Exercise instructions: Repeat exactly, and only, the lines from the one holding "orange round brick" through the last line of the records below.

Input for this task:

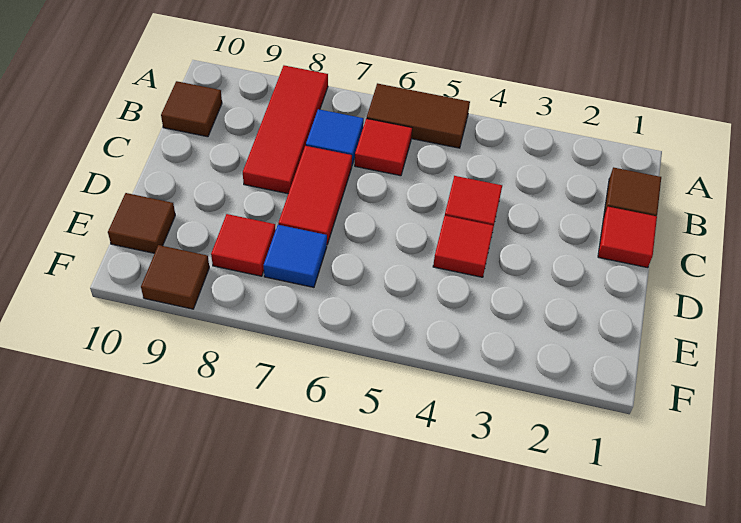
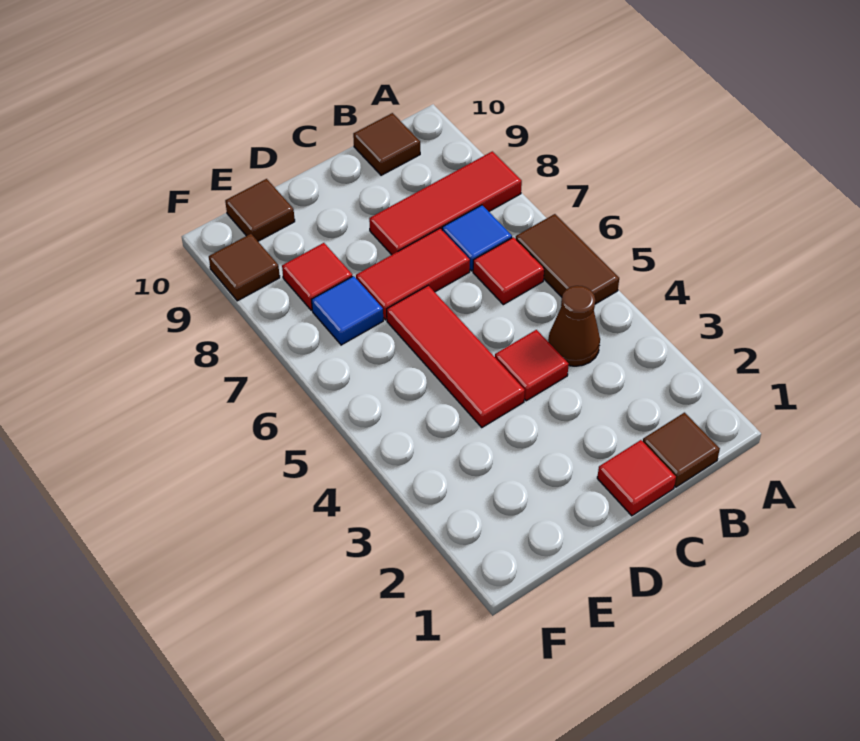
none -> brown cone B4 level 1
red tile D4 level 1 -> red tile D4:D6 level 1

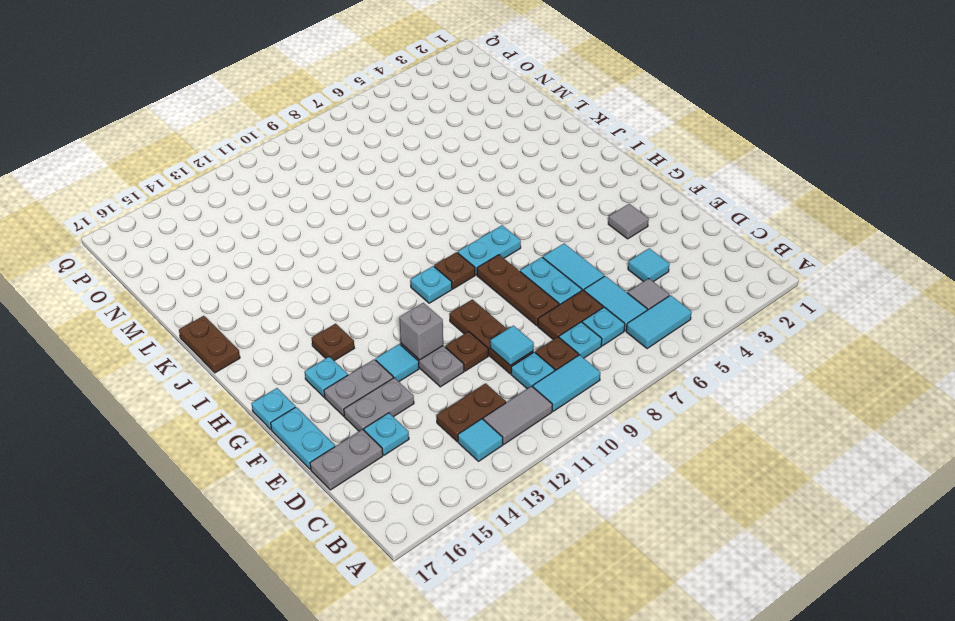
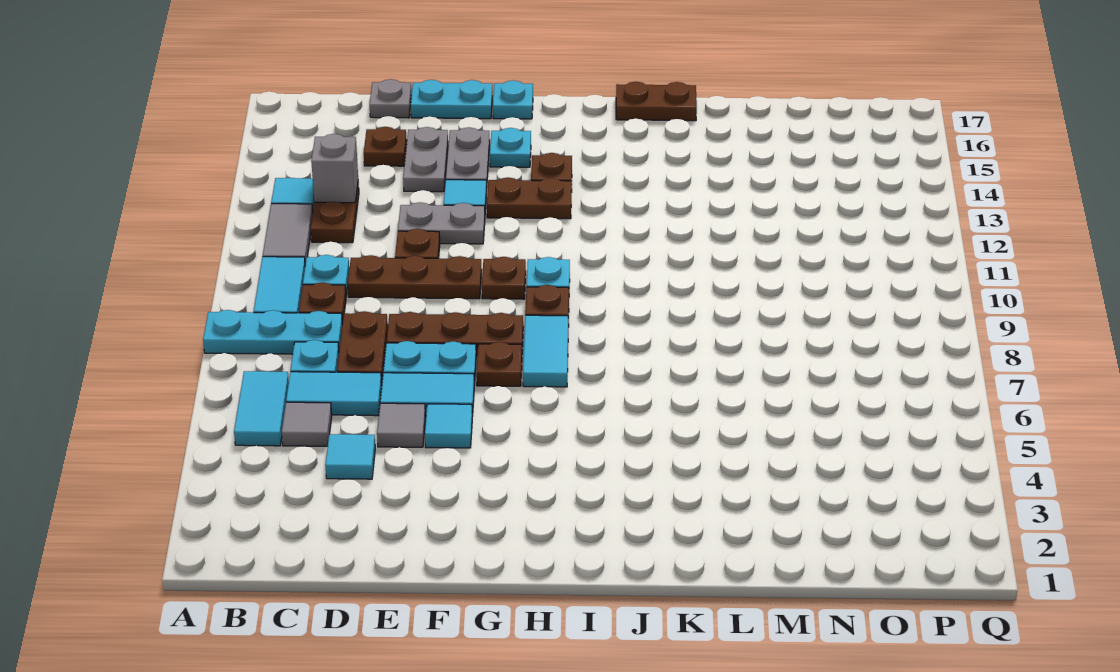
cyan plate C8 level 1 -> cyan plate A8:C8 level 1
cyan tile D10 level 2 -> cyan tile F5 level 1
cyan plate D15 level 1 -> brown plate D15 level 1
grey plate D16:D17 level 1 -> grey plate D17 level 1
grey tile F3 level 1 -> grey tile E5 level 1
grey brick F12 level 2 -> grey brick C13 level 2
none -> brown plate G7 level 1
none -> brown plate G10 level 1
none -> brown plate G13:H13 level 1
cyan plate H7:H8 level 1 -> cyan tile H7:H8 level 1

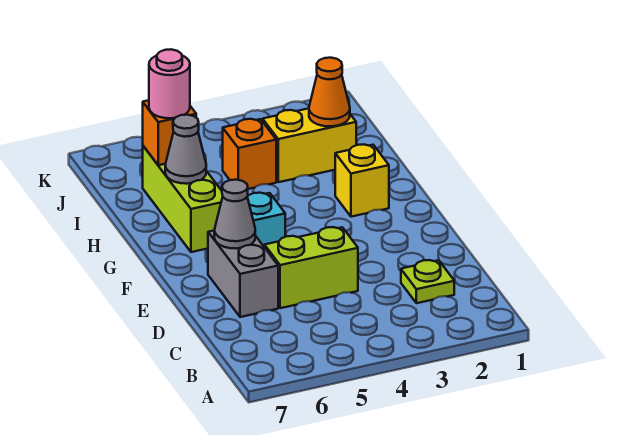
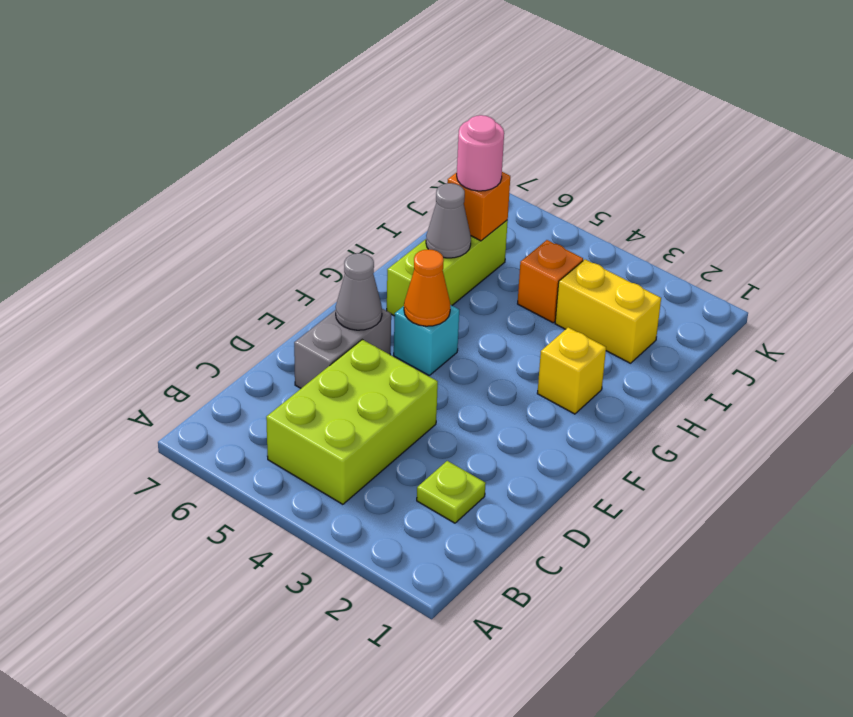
lime brick D4:D5 level 1 -> lime brick B4:D5 level 1
orange cone I2 level 2 -> orange cone F5 level 2

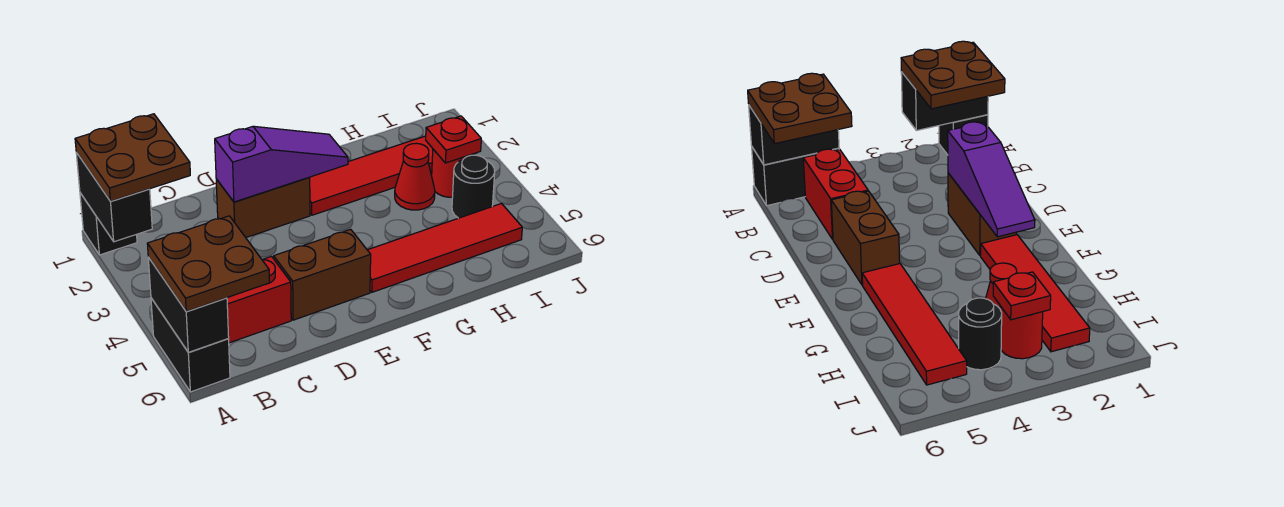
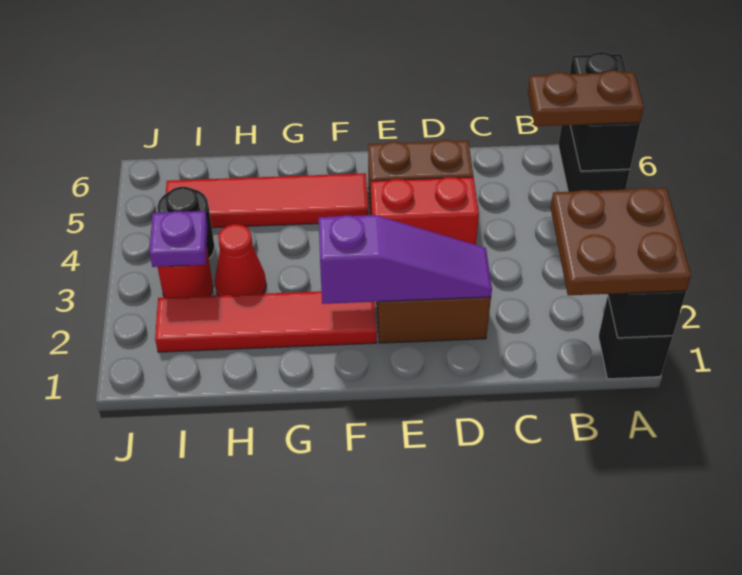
brown plate A5:B6 level 3 -> brown plate A5:B5 level 3
red brick B5:C5 level 1 -> red brick D4:E4 level 1
purple slope D2:F2 level 2 top D -> purple slope D2:F2 level 2 top F
red plate I3 level 2 -> purple plate I3 level 2

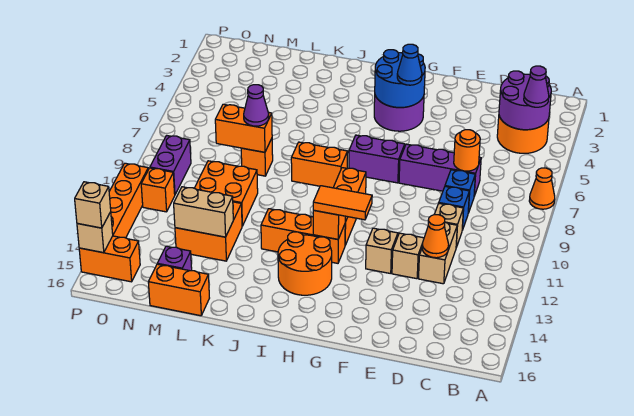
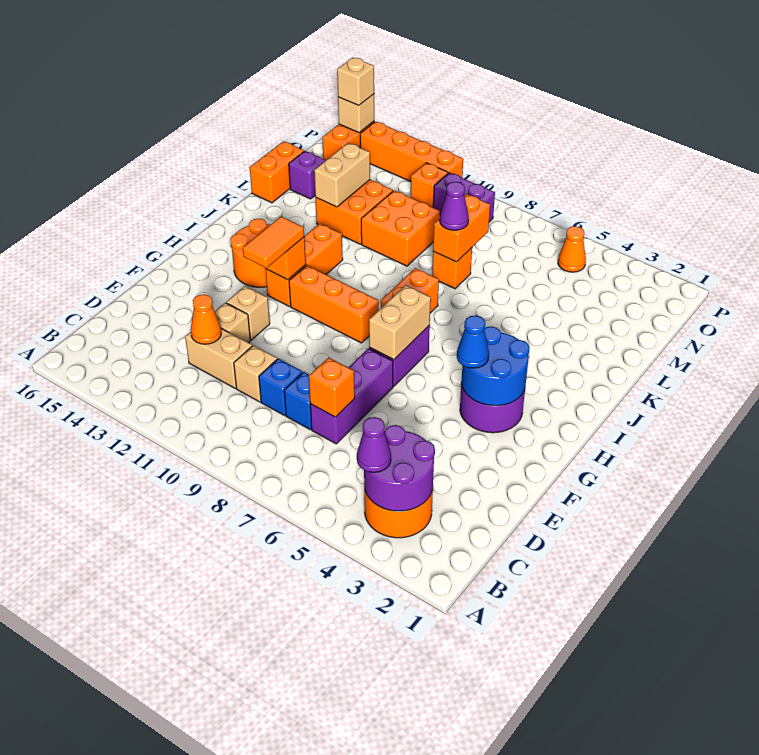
orange cone A7 level 1 -> orange cone O5 level 1
orange round brick D7 level 2 -> orange brick D7 level 2
none -> tan brick G7:H7 level 2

Completed task:
orange round brick D7 level 2 -> orange brick D7 level 2
none -> tan brick G7:H7 level 2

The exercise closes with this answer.